═════ GIVEN INFORMATION ═════
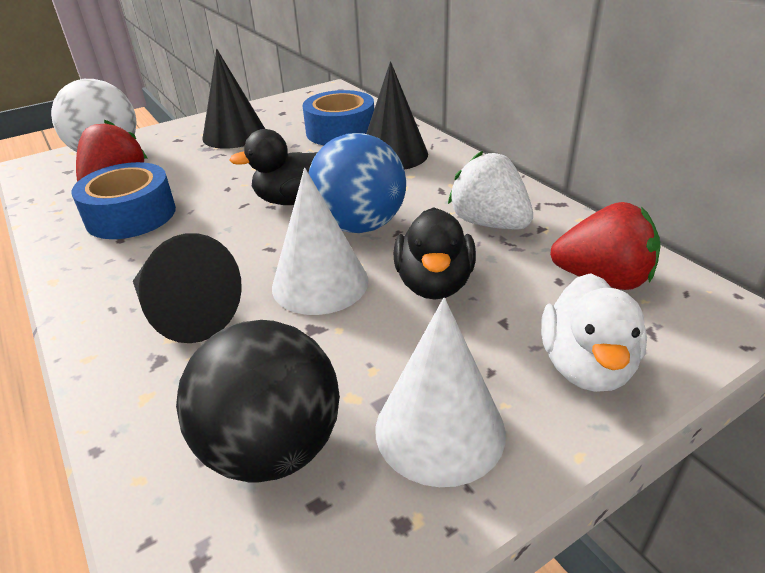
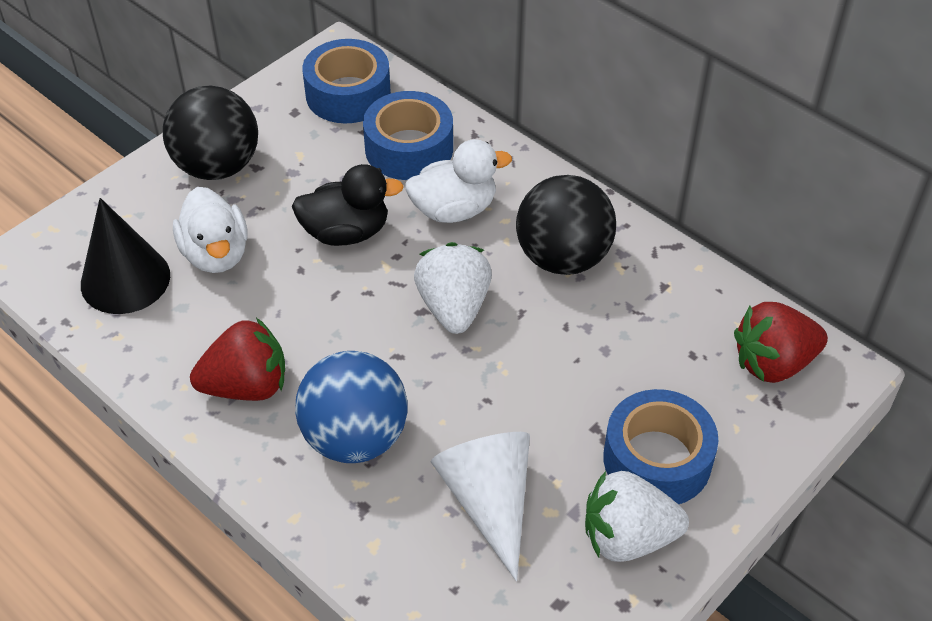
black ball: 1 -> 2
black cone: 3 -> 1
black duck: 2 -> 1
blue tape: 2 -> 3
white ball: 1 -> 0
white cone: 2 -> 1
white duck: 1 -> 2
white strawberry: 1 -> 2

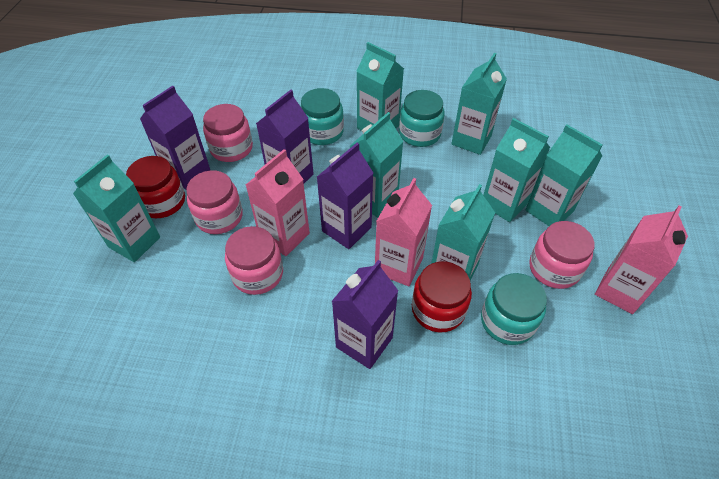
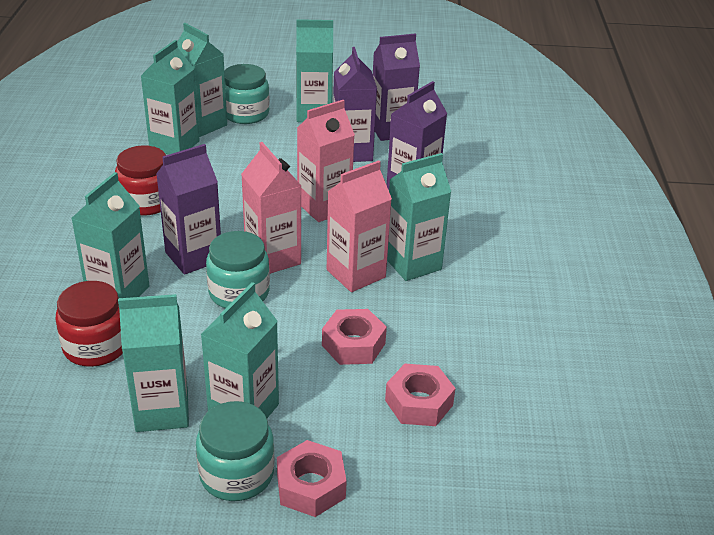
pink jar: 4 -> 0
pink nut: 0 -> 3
═════
* **YOUR GOAL**
From the first line to the last, transcribe the listing exactly; skip the pictures.

* **SOLUTION FOR THIS EXERCISE**
black ball: 1 -> 2
black cone: 3 -> 1
black duck: 2 -> 1
blue tape: 2 -> 3
white ball: 1 -> 0
white cone: 2 -> 1
white duck: 1 -> 2
white strawberry: 1 -> 2

pink jar: 4 -> 0
pink nut: 0 -> 3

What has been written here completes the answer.